INSTRUCTIONS TO FOLLOW:
All lines from the one bearing "IR1 pin OUT: D6 -> A5" through the end of the data below must be printed exactly as they stand, with pictures removed.

RECORDS PROVIDED:
--- START ---

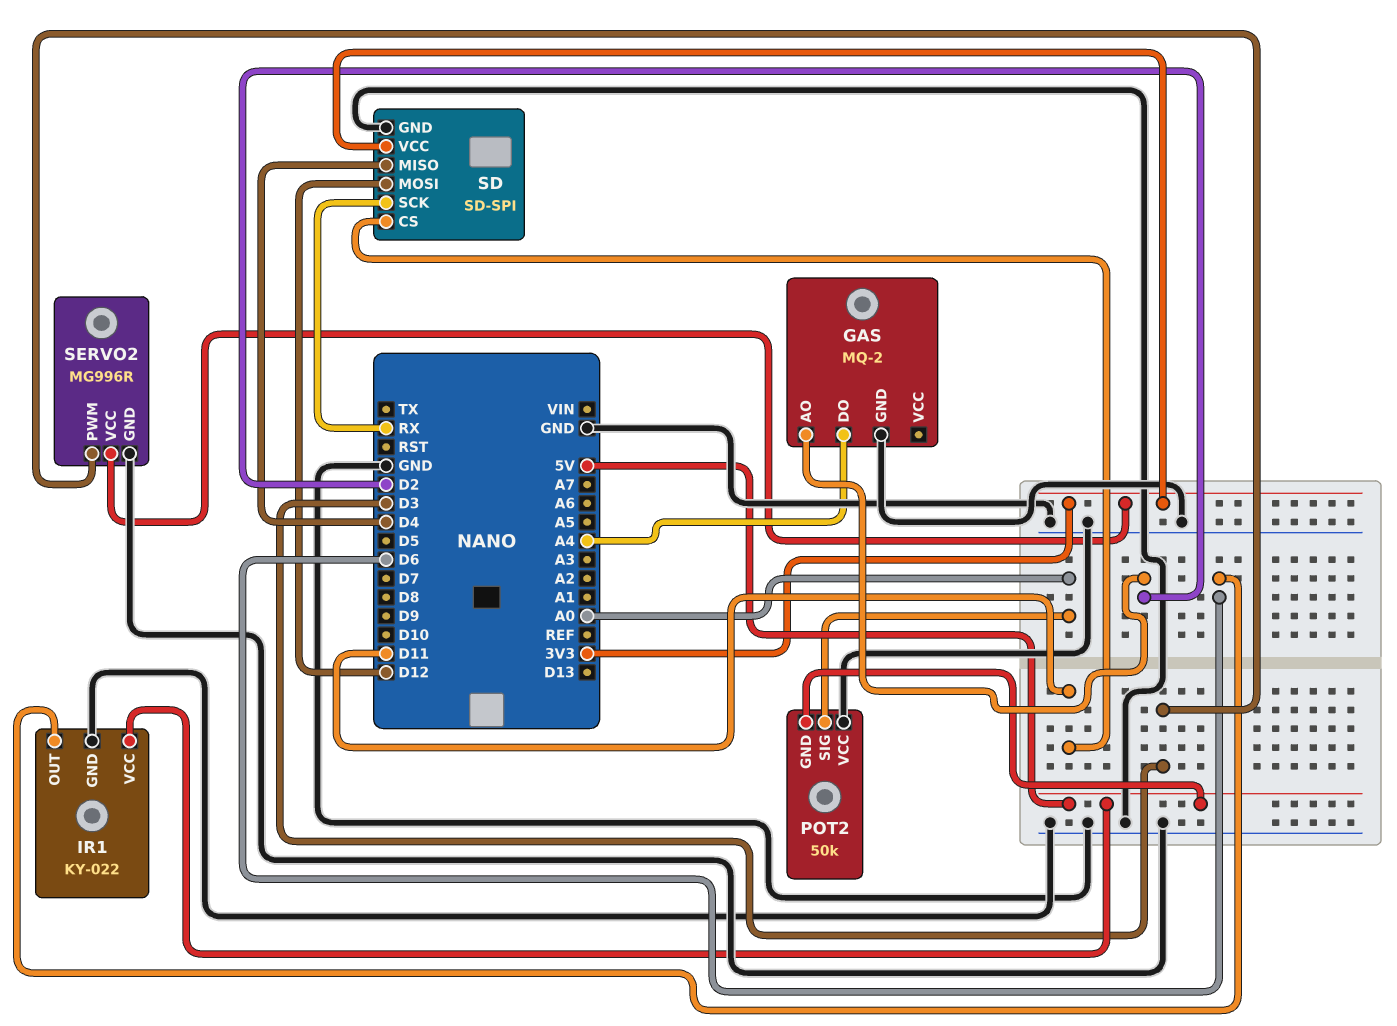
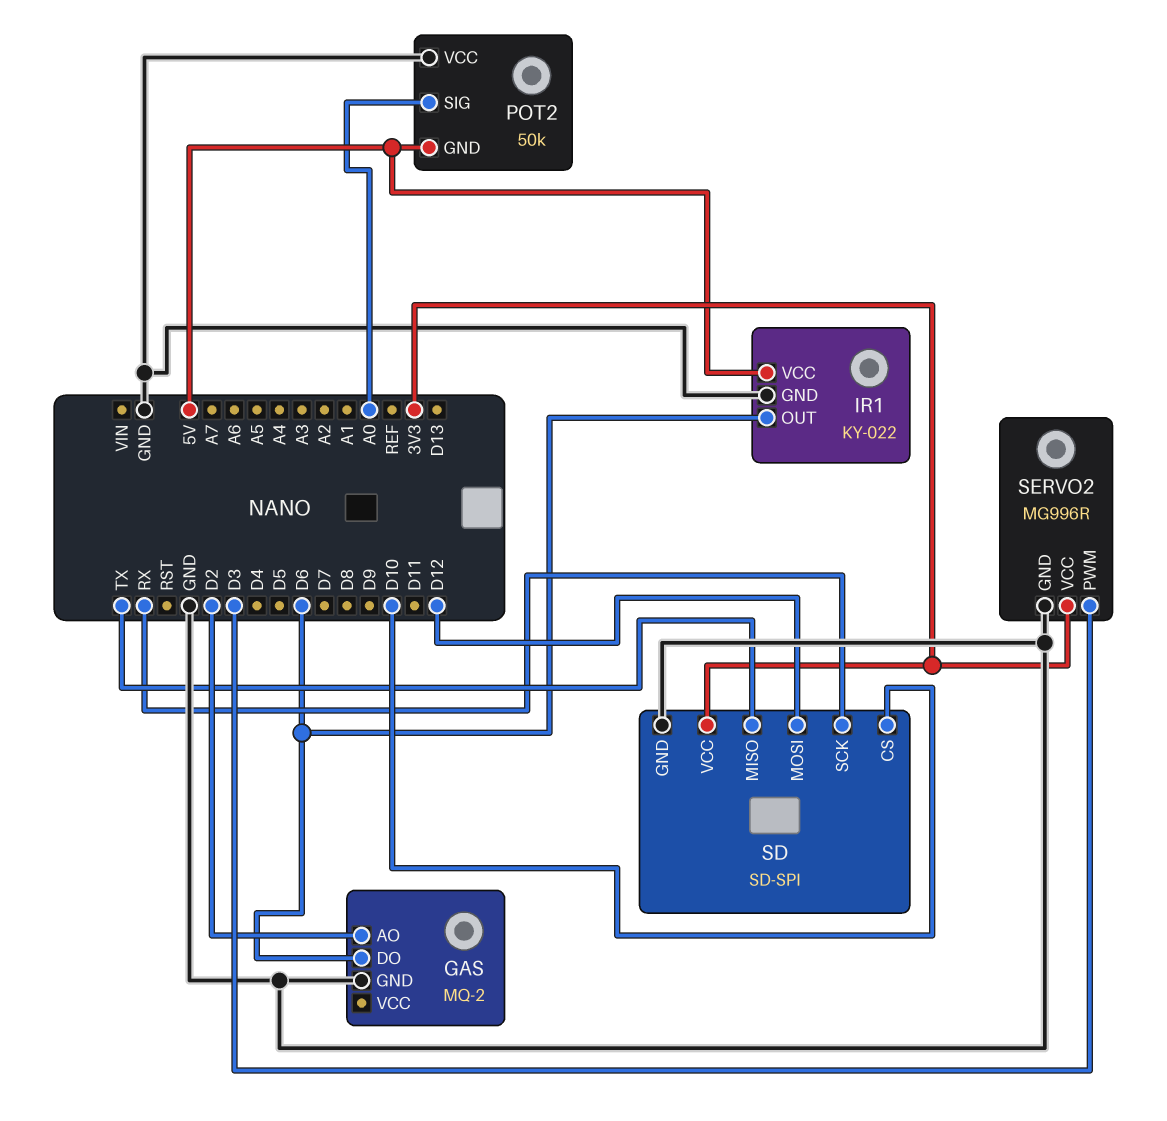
GAS pin DO: A4 -> D6
SD pin CS: D11 -> D10
SD pin MISO: D4 -> TX

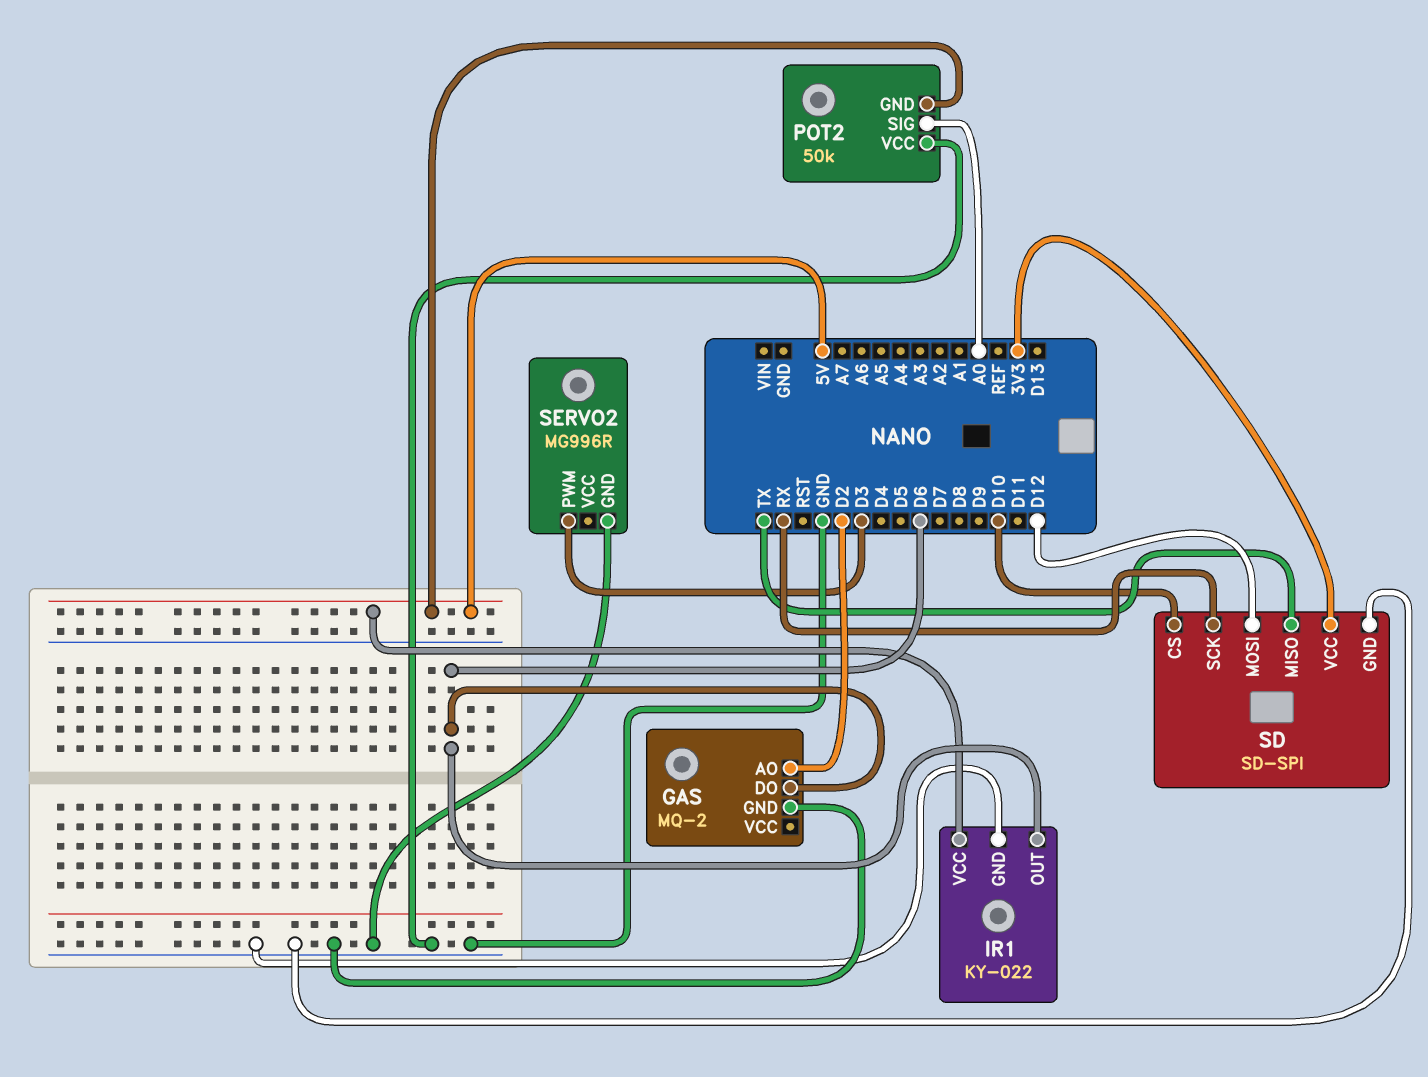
SERVO2 pin VCC: 3V3 -> none

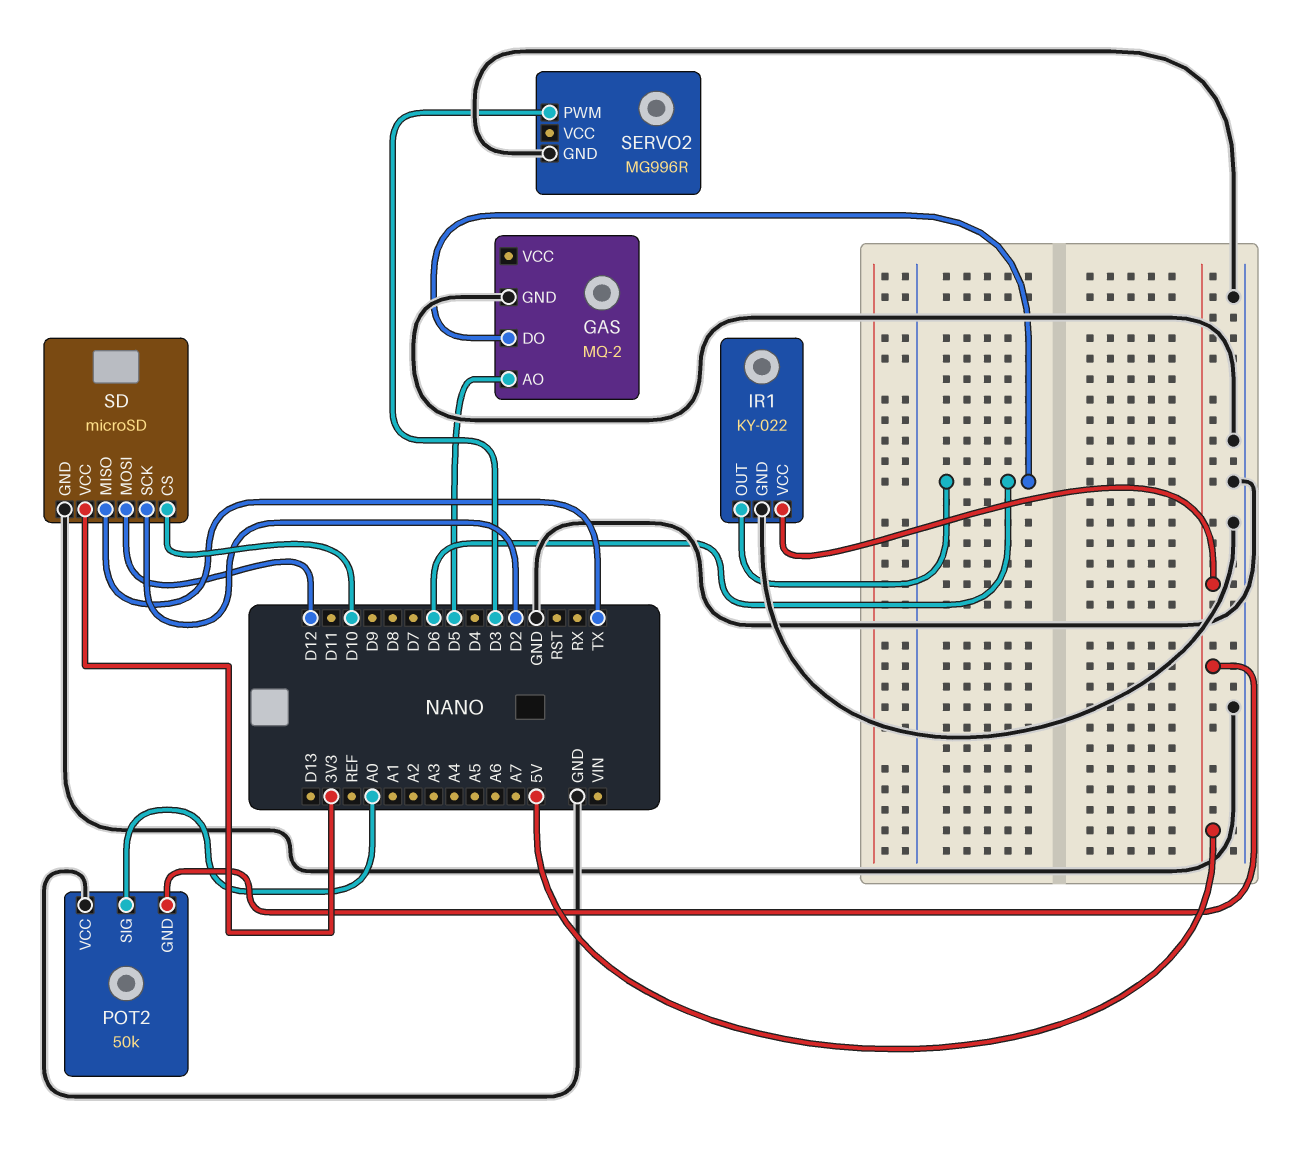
GAS pin AO: D2 -> D5
SD: SD-SPI -> microSD
SD pin SCK: RX -> D2

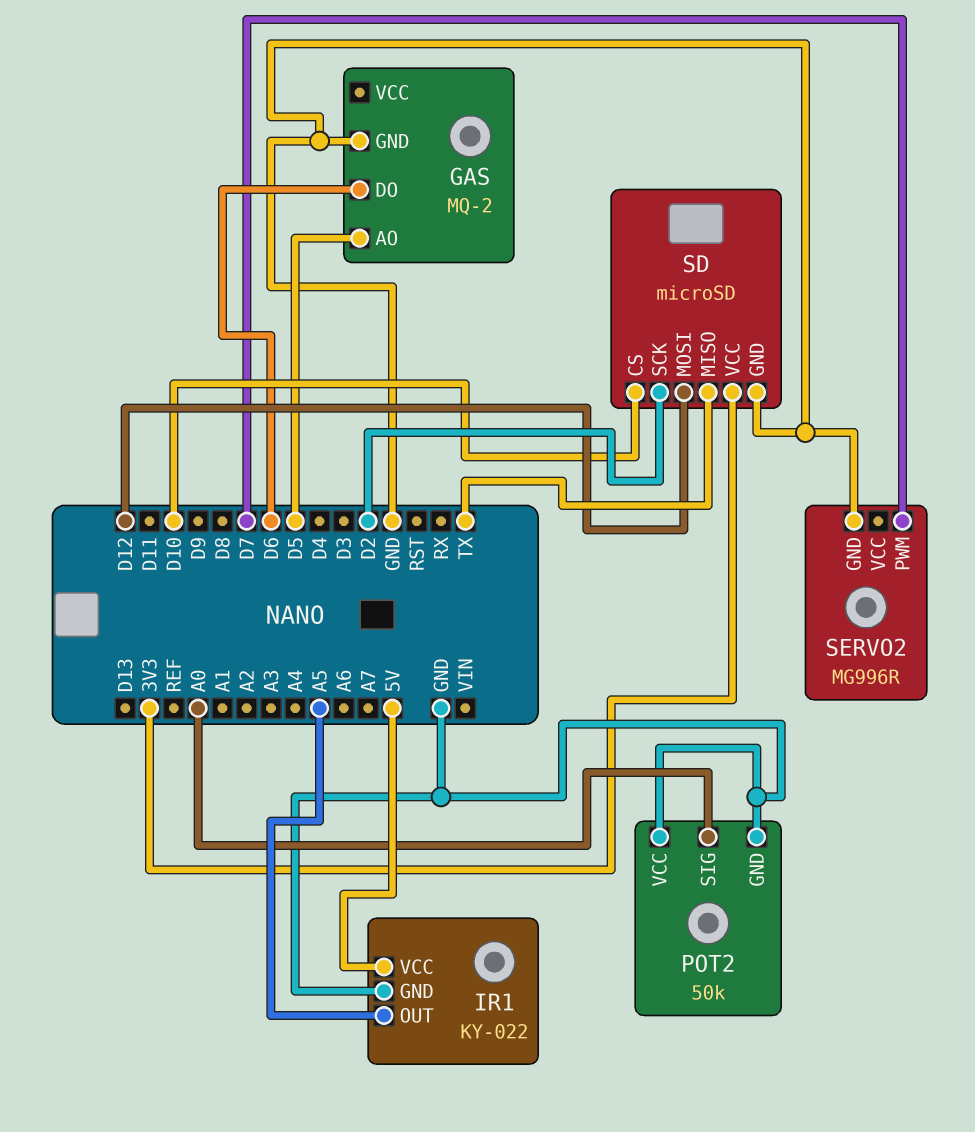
IR1 pin OUT: D6 -> A5
POT2 pin GND: 5V -> GND
SERVO2 pin PWM: D3 -> D7

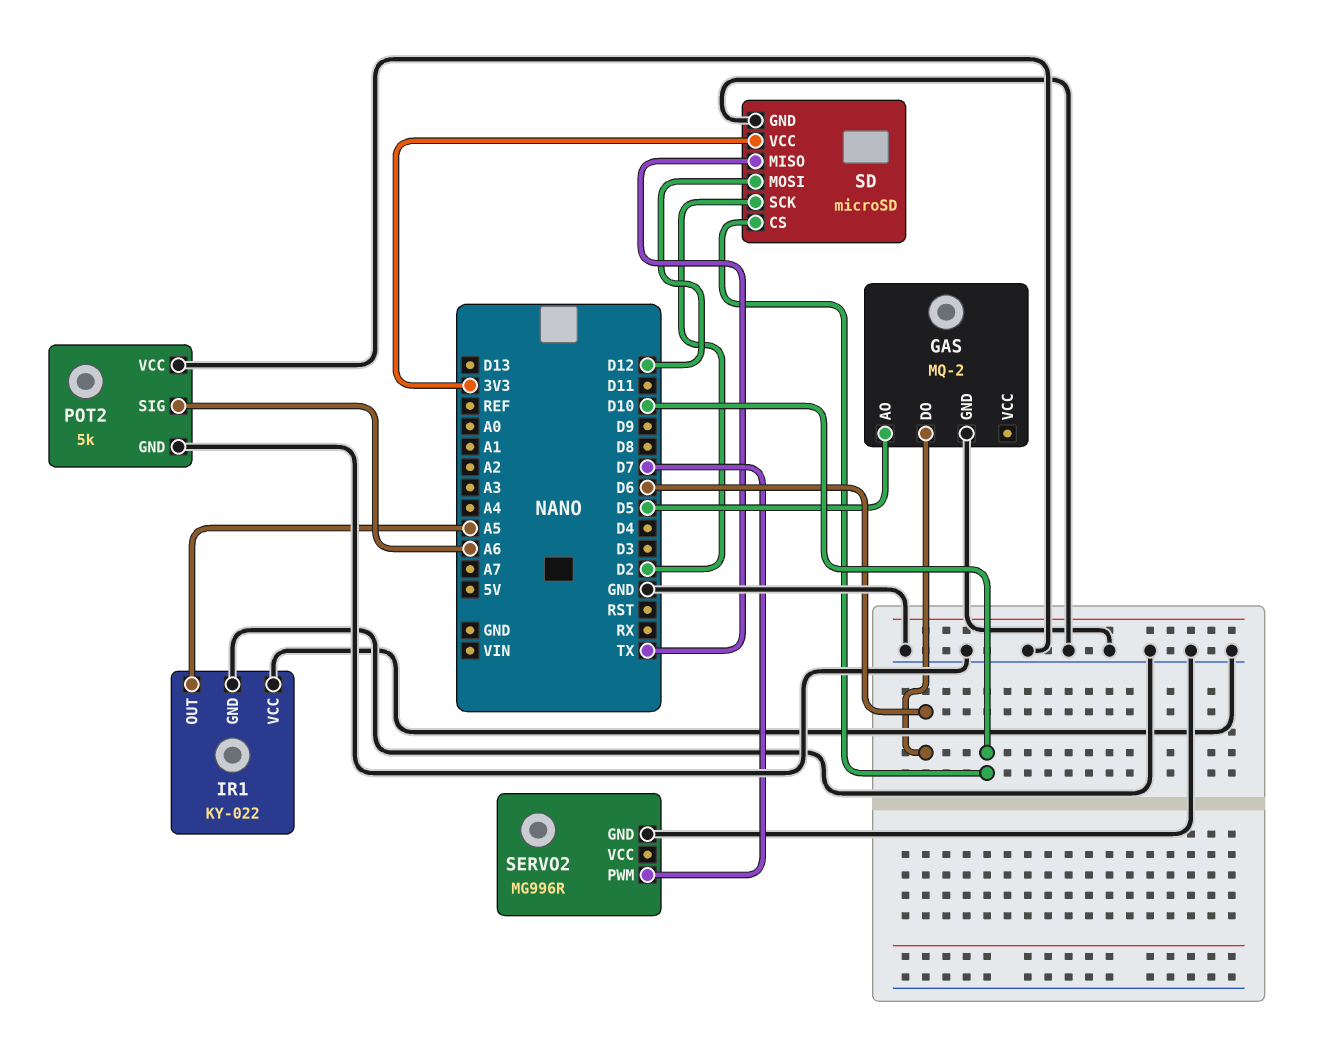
IR1 pin VCC: 5V -> GND
POT2: 50k -> 5k
POT2 pin SIG: A0 -> A6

--- END ---

TASK RESPONSE:
IR1 pin OUT: D6 -> A5
POT2 pin GND: 5V -> GND
SERVO2 pin PWM: D3 -> D7

IR1 pin VCC: 5V -> GND
POT2: 50k -> 5k
POT2 pin SIG: A0 -> A6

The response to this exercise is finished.